BRIEF ▸ Look over the material below and count the lines that include "diode". Give only the total.
**** SUPPLIED RECORDS ****
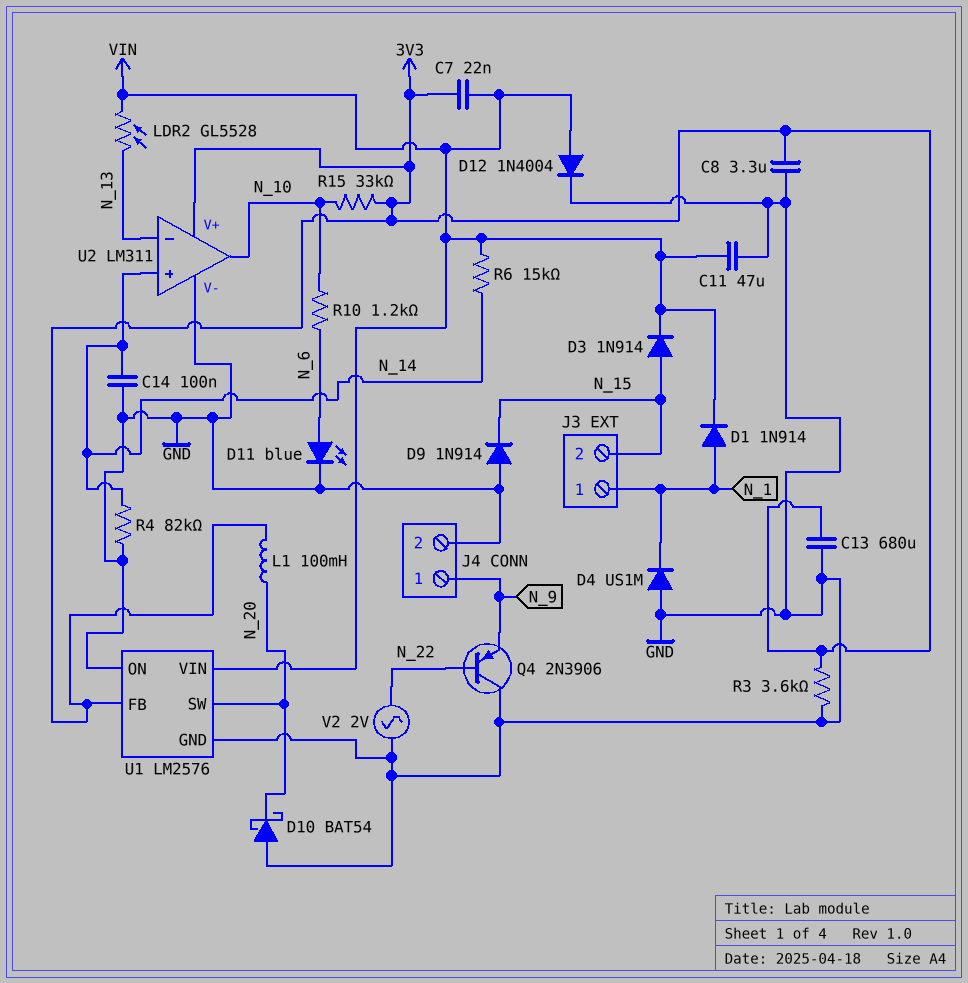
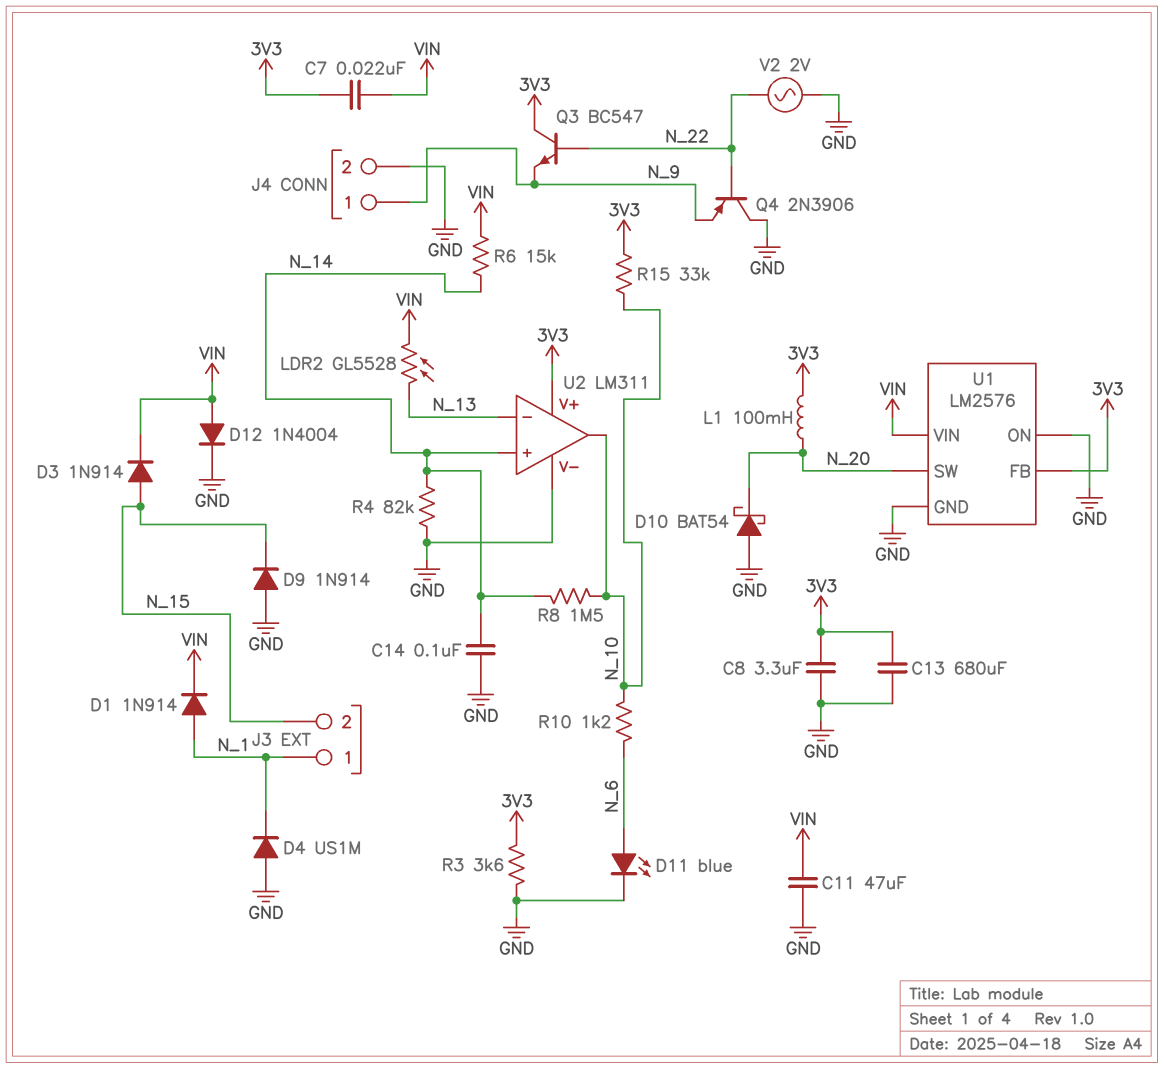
Q3: none -> NPN BC547 (B N_22, C 3V3, E N_9)
R8: none -> 1.5M (N_10, N_14)

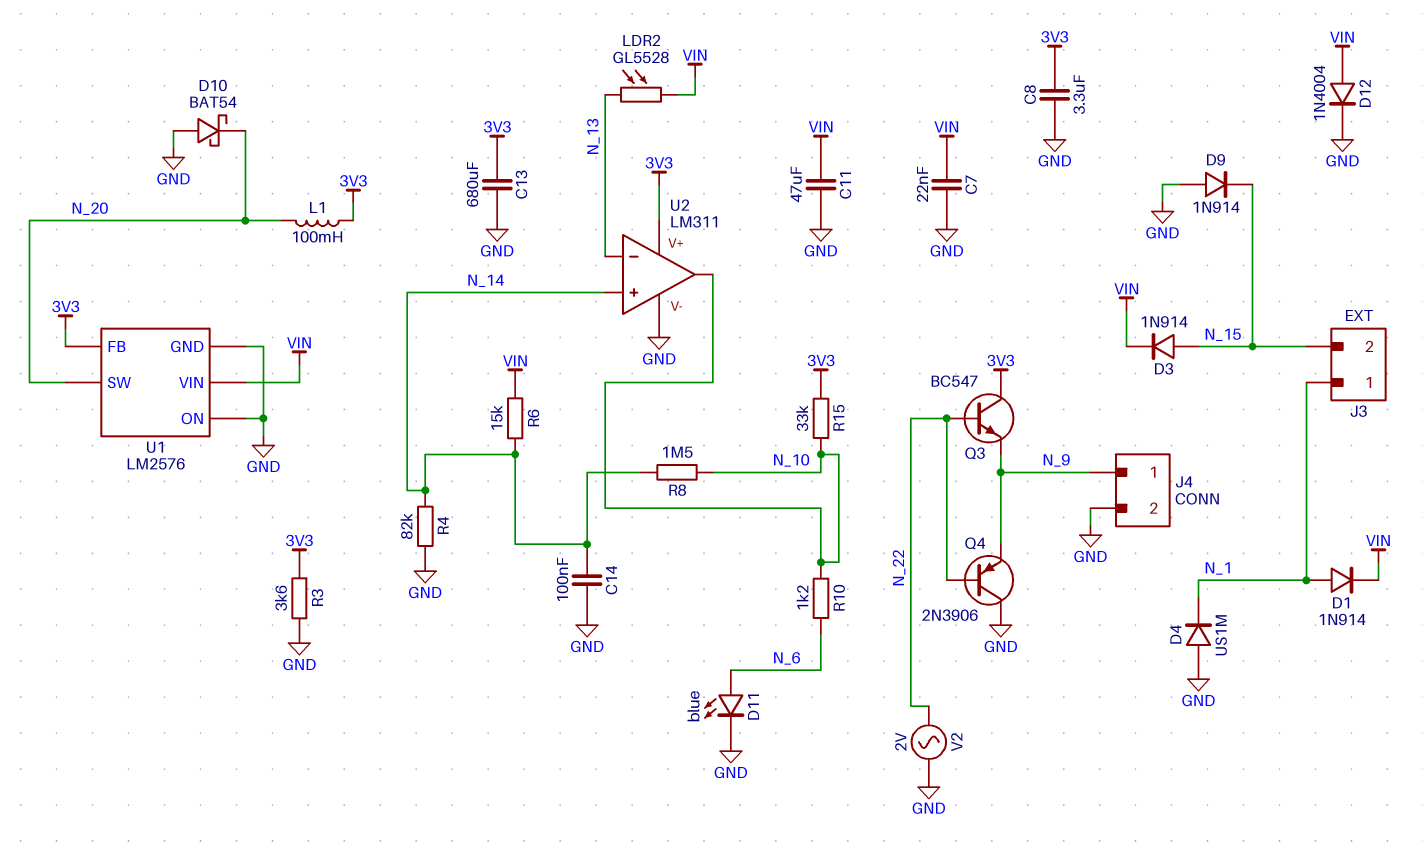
C7: 22nF (3V3, VIN) -> 22nF (GND, VIN)

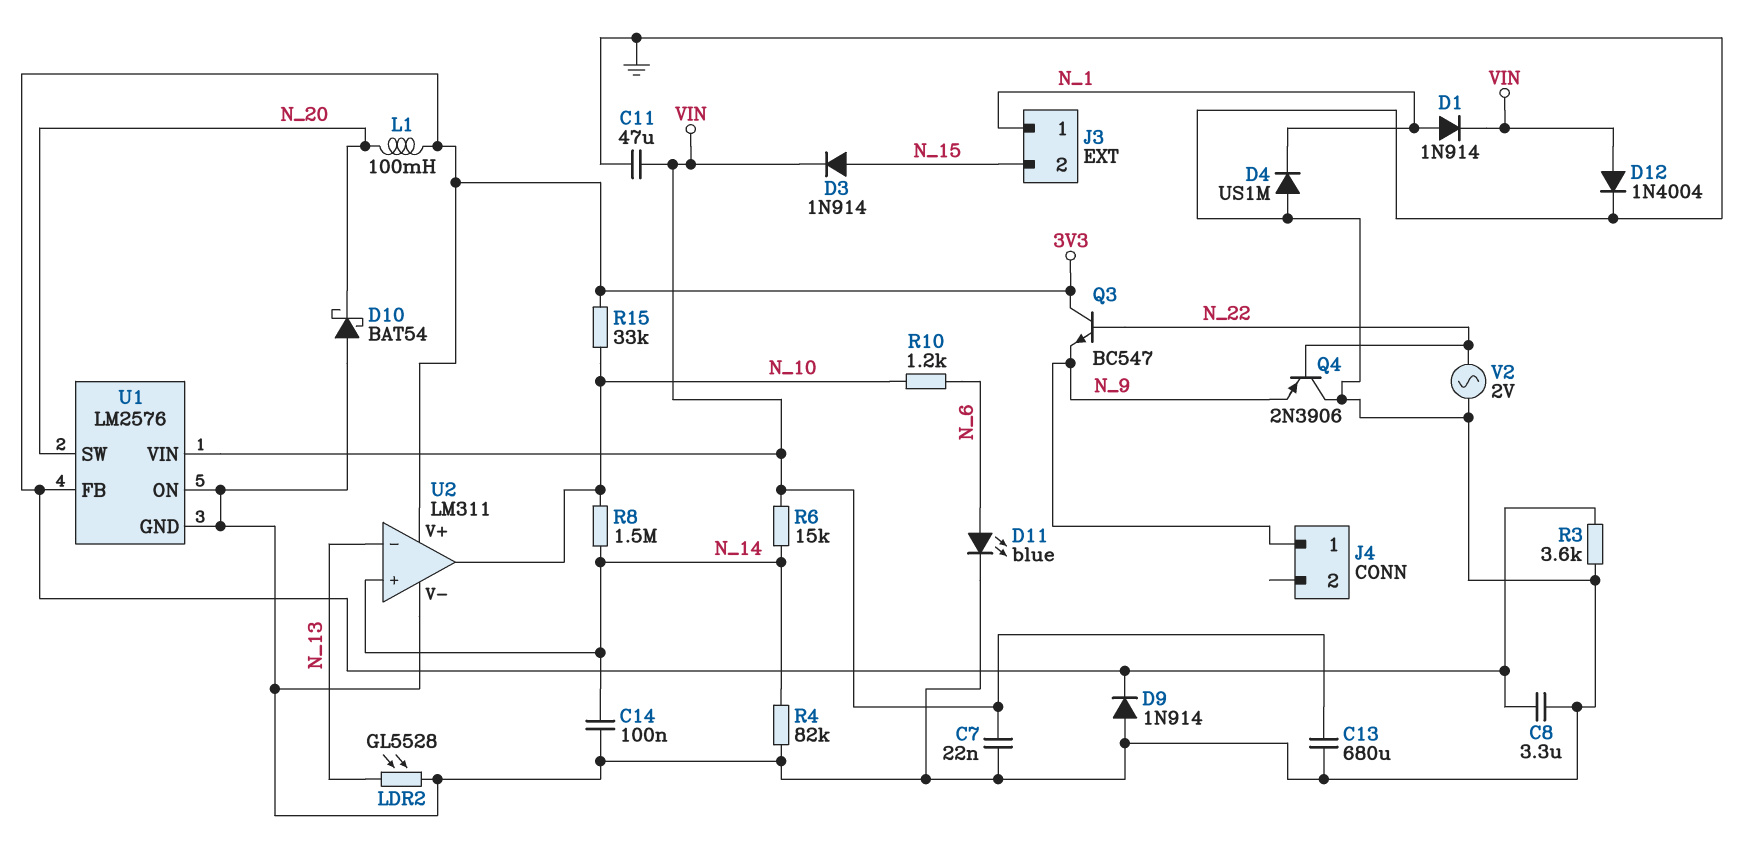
C13: 680uF (3V3, GND) -> 680uF (GND, VIN)
D9: diode 1N914 (A GND, K N_15) -> diode 1N914 (A GND, K 3V3)
J4 pin 2: GND -> none
LDR2: GL5528 (N_13, VIN) -> GL5528 (GND, N_13)

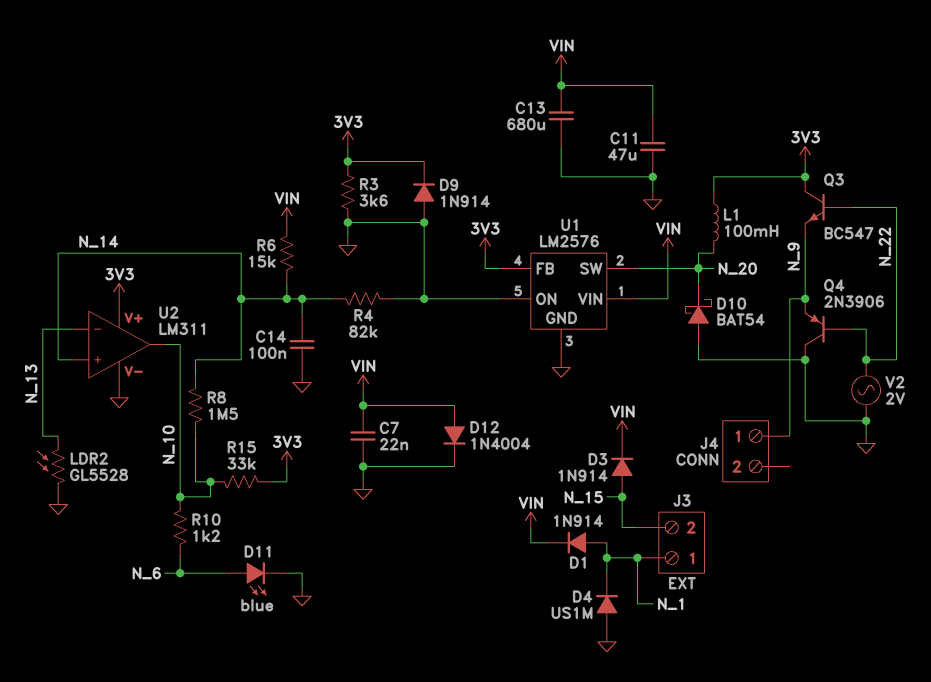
C8: 3.3uF (3V3, GND) -> none

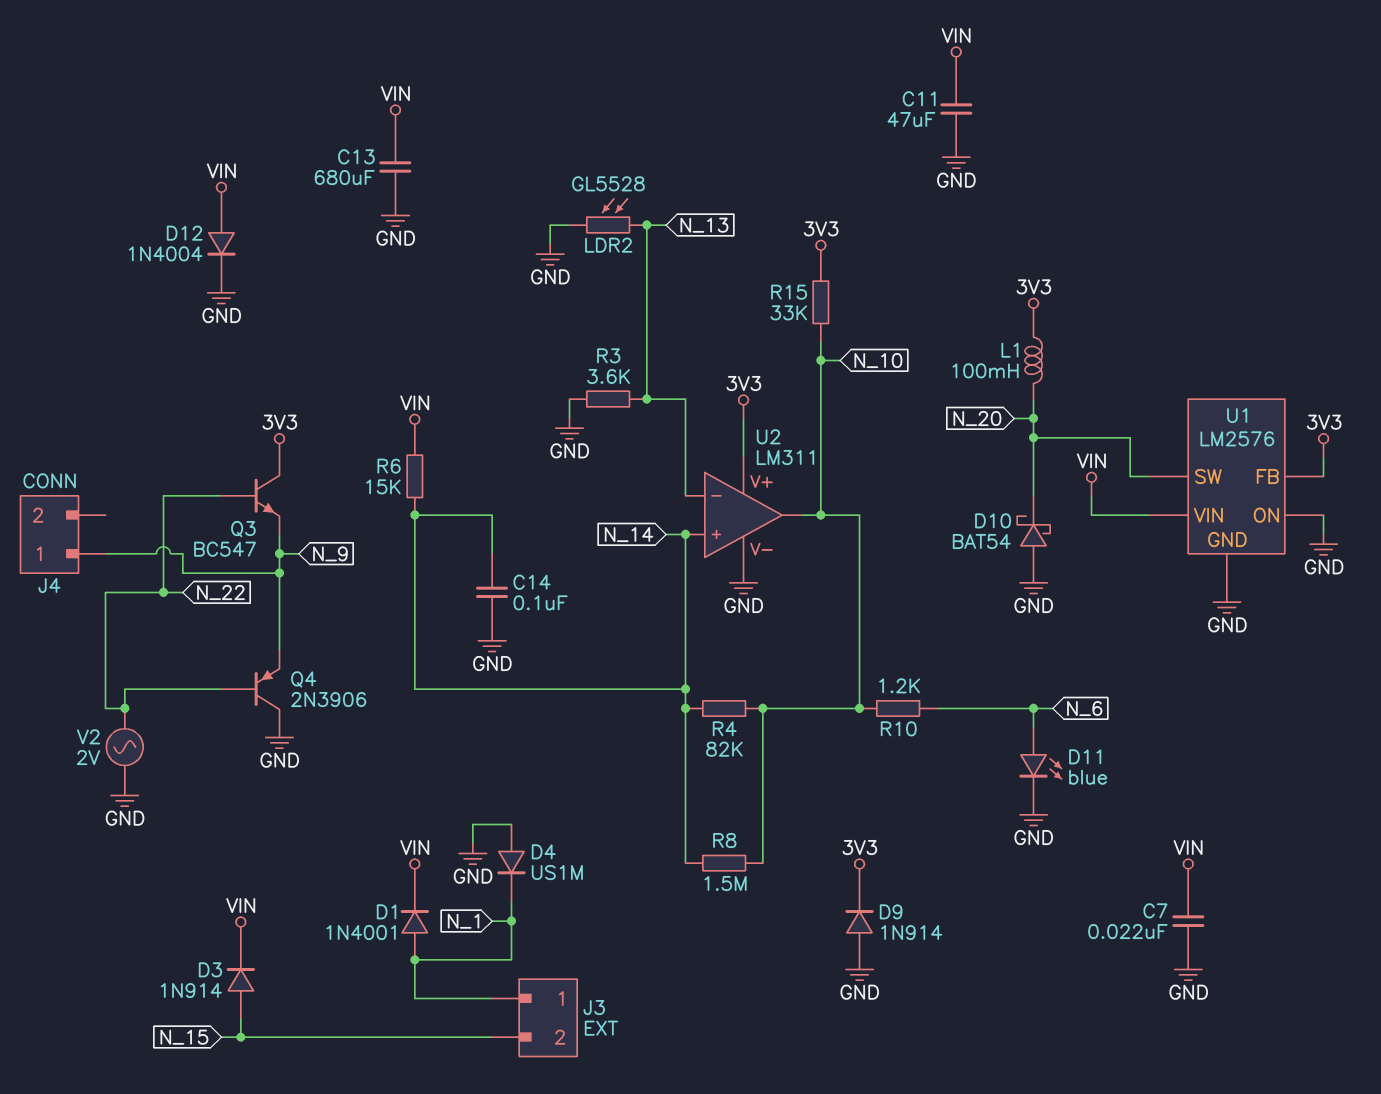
D1: diode 1N914 (A N_1, K VIN) -> diode 1N4001 (A N_1, K VIN)
R3: 3.6k (3V3, GND) -> 3.6k (GND, N_13)
R4: 82k (GND, N_14) -> 82k (N_10, N_14)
****
OUTPUT OF THE TASK ▸ 2